### SHORT PROBLEM
State how many lines in the material contain the string "acciaccatura". Give only the number.

Dataset items:
■ ■ ■
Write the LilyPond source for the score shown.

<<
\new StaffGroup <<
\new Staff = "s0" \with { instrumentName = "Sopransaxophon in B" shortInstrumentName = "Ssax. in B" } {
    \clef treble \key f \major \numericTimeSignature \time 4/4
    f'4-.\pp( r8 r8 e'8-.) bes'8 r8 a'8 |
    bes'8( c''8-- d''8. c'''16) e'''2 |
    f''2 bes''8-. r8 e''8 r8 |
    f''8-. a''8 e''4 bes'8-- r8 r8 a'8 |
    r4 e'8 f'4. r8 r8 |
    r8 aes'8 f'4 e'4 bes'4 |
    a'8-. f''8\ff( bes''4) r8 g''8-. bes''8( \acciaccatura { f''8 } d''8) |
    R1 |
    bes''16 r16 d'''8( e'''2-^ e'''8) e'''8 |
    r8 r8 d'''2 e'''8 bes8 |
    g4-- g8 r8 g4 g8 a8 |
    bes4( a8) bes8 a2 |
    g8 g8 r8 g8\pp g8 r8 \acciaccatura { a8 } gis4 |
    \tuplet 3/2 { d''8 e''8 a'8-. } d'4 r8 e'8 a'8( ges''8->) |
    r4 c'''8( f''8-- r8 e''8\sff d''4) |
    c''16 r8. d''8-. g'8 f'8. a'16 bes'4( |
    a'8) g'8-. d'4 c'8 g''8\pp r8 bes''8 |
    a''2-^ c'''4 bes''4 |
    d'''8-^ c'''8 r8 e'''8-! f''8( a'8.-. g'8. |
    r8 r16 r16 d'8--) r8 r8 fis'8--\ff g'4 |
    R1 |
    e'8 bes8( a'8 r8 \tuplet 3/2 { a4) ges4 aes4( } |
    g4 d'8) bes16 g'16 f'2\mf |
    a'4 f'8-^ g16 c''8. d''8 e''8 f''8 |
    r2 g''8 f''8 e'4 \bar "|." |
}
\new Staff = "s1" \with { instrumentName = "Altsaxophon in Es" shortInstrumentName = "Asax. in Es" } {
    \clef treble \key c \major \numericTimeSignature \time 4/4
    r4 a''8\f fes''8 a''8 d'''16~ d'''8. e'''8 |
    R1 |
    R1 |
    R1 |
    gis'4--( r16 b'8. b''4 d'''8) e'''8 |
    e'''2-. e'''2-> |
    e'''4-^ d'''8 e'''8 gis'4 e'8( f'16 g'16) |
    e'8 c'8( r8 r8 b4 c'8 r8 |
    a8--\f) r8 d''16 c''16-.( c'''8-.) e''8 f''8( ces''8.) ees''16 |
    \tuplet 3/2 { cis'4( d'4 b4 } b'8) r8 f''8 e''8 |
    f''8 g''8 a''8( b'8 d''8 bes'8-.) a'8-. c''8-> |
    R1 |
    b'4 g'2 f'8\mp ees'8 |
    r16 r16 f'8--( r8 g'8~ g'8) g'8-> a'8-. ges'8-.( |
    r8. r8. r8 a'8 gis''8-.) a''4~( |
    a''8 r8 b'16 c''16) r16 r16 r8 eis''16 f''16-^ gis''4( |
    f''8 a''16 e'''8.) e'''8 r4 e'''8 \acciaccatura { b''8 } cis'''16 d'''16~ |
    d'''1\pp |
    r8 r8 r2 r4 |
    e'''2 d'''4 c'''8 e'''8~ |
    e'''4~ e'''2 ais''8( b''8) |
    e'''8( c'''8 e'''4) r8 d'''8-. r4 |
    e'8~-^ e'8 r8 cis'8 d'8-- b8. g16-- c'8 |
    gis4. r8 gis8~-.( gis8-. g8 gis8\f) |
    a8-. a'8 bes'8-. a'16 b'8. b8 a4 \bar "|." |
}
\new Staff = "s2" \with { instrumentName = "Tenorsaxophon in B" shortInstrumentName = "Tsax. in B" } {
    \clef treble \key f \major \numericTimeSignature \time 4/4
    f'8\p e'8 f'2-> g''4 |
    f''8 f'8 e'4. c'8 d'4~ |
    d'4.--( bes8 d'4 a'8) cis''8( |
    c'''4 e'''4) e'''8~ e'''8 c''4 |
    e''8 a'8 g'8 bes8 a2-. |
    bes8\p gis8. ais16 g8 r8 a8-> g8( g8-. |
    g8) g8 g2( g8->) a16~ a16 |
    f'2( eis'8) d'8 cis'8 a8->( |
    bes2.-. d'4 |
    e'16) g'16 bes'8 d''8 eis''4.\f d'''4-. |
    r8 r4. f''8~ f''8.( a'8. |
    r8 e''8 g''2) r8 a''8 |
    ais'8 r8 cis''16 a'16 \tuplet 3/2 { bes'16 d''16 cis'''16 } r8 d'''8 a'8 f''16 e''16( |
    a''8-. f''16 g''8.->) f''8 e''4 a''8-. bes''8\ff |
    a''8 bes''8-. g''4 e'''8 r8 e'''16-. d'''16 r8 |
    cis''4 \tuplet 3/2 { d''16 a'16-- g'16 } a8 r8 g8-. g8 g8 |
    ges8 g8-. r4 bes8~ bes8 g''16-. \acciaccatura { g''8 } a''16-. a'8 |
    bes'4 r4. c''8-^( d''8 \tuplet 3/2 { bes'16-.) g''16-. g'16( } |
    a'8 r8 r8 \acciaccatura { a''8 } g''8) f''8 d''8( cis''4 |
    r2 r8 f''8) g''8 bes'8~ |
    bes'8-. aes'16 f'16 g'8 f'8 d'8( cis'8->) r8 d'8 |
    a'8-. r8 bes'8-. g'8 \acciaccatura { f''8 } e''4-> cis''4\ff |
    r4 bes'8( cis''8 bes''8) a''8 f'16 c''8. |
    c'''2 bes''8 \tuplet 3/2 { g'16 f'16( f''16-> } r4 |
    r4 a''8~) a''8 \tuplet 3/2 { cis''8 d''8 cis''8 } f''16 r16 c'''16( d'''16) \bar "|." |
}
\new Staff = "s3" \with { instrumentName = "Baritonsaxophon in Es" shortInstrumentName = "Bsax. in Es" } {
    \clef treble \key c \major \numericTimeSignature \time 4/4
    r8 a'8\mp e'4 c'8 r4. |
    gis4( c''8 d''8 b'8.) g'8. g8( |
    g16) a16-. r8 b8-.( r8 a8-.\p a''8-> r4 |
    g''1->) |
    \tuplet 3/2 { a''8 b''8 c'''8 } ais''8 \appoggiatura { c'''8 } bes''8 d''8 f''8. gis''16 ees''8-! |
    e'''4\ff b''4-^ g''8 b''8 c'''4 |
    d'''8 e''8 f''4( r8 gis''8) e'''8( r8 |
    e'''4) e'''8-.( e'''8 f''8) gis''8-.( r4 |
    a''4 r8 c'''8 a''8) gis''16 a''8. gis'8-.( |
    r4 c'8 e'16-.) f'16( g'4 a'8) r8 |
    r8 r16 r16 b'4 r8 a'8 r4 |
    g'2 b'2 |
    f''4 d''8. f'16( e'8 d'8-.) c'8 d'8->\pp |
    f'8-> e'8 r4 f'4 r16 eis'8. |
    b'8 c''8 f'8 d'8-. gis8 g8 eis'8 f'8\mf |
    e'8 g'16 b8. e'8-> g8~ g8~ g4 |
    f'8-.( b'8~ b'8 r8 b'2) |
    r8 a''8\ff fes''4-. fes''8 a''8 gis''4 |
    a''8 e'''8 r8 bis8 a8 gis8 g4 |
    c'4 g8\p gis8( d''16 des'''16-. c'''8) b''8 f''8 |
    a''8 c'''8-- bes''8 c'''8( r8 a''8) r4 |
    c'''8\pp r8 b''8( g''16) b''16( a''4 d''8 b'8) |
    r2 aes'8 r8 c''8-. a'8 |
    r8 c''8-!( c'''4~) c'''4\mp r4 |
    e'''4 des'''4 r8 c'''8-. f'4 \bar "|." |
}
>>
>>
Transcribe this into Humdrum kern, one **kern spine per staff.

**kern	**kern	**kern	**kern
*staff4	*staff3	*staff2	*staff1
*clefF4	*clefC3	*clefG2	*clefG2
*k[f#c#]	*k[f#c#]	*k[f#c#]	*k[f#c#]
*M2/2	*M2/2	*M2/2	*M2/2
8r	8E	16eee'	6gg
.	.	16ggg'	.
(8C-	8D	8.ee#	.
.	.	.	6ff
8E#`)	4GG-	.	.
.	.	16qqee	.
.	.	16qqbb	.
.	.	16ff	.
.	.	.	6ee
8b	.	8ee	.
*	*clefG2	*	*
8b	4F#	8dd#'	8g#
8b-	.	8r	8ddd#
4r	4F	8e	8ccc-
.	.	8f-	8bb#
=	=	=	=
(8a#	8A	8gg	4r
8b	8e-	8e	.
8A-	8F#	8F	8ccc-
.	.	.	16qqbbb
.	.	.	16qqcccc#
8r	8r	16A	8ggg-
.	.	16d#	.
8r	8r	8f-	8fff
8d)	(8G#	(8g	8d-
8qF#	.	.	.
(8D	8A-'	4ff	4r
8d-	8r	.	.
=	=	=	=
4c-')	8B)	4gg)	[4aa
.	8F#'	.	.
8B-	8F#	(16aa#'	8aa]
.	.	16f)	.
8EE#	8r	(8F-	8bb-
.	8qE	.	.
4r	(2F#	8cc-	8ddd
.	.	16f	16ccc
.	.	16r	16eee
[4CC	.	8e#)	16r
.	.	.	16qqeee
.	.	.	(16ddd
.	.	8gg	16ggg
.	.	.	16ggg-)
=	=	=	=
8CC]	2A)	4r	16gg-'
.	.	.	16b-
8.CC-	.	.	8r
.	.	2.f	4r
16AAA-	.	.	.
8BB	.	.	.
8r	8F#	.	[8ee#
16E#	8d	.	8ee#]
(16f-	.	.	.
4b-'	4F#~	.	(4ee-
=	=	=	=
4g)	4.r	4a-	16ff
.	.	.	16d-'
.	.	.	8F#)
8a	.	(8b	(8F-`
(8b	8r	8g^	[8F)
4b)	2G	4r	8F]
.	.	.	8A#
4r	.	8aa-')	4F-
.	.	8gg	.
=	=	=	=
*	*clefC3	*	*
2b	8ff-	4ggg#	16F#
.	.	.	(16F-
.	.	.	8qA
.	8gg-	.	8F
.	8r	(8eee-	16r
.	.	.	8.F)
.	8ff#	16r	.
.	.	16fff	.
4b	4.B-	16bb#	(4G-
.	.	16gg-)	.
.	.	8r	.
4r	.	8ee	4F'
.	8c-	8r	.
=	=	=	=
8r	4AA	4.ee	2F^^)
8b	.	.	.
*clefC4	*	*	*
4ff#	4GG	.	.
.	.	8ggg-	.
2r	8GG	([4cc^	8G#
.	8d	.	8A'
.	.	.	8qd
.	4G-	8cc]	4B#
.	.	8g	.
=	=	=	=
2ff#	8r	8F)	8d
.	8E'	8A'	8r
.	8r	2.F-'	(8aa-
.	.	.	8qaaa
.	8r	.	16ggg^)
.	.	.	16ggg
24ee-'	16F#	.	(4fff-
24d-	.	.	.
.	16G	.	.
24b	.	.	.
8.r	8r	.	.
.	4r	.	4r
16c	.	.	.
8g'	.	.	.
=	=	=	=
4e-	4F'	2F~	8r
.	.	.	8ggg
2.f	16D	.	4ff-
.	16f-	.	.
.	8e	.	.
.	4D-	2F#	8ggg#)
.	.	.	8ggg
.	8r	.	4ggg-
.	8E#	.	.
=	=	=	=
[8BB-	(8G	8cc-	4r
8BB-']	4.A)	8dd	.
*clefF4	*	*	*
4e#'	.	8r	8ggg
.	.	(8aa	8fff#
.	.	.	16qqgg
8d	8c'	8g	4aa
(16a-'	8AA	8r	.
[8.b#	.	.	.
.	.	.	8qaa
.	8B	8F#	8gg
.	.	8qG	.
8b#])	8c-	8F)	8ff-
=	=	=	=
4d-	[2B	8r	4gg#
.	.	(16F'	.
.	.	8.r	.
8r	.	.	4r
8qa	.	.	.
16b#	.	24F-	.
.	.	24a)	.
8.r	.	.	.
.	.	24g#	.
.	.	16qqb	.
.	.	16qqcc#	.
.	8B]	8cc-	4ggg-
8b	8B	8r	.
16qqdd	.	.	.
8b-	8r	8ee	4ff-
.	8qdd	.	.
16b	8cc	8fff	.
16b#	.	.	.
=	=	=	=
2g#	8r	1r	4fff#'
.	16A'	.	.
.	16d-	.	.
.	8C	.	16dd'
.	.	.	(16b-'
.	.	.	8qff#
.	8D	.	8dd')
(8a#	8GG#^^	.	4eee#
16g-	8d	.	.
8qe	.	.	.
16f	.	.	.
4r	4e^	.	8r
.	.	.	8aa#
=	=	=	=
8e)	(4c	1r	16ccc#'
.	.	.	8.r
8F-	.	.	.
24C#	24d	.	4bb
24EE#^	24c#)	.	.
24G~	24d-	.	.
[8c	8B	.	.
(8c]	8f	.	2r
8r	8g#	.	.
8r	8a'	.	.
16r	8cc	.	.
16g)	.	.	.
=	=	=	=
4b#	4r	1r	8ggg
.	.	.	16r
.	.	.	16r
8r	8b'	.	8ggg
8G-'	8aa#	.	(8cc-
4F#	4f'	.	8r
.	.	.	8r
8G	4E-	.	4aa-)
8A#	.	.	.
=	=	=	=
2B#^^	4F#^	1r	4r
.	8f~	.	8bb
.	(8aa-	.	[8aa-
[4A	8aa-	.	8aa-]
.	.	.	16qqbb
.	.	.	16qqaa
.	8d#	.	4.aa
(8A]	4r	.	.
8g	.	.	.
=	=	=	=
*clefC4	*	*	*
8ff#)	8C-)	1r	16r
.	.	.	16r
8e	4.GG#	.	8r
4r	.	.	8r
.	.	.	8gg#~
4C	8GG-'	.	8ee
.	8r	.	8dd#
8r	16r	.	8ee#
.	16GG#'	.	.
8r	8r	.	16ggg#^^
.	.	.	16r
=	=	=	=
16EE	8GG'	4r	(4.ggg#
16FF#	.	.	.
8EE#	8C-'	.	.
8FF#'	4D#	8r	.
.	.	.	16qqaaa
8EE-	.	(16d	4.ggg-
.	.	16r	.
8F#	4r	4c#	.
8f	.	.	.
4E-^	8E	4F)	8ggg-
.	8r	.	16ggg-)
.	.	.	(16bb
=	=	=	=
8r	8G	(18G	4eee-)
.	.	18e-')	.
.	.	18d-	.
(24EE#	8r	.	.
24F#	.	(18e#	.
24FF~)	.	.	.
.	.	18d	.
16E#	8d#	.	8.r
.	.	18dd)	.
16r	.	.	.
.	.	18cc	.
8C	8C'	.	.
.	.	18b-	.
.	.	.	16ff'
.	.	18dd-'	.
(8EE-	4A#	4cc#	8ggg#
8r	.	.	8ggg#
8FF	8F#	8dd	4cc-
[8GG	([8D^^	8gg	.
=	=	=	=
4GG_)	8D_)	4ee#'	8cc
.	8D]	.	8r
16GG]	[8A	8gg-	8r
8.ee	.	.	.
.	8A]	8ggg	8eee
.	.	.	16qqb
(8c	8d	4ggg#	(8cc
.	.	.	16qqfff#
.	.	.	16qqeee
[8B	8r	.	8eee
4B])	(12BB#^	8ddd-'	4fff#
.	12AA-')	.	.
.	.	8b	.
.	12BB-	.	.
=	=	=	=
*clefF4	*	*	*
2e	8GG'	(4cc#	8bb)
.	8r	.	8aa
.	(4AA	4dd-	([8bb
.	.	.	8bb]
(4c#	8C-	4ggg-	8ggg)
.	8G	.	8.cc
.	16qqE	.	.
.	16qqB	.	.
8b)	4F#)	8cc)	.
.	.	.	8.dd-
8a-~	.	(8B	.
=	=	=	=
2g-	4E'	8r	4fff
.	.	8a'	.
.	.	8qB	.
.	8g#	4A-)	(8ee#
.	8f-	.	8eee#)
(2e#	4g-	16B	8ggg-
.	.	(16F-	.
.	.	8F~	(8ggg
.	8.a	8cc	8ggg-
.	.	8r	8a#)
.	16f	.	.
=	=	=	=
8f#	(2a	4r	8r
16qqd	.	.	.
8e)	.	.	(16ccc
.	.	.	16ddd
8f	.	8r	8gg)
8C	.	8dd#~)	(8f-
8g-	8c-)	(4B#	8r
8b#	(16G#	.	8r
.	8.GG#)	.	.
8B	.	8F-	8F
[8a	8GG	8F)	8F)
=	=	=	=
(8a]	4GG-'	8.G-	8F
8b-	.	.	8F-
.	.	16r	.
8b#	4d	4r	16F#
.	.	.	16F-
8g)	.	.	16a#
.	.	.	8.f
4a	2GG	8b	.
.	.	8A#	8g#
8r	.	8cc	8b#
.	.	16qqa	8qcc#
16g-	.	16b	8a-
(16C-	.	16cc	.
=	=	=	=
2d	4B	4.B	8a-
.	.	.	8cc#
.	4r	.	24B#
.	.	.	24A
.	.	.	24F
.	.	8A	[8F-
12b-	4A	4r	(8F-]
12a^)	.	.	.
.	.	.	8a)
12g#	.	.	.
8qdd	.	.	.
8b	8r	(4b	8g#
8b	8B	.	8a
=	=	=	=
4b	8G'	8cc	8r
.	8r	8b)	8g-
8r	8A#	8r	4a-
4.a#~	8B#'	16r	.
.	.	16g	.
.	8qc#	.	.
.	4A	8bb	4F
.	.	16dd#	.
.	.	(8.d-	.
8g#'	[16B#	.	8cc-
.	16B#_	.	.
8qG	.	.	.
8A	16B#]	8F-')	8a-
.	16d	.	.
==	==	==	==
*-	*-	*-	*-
■ ■ ■
### THE ANSWER
6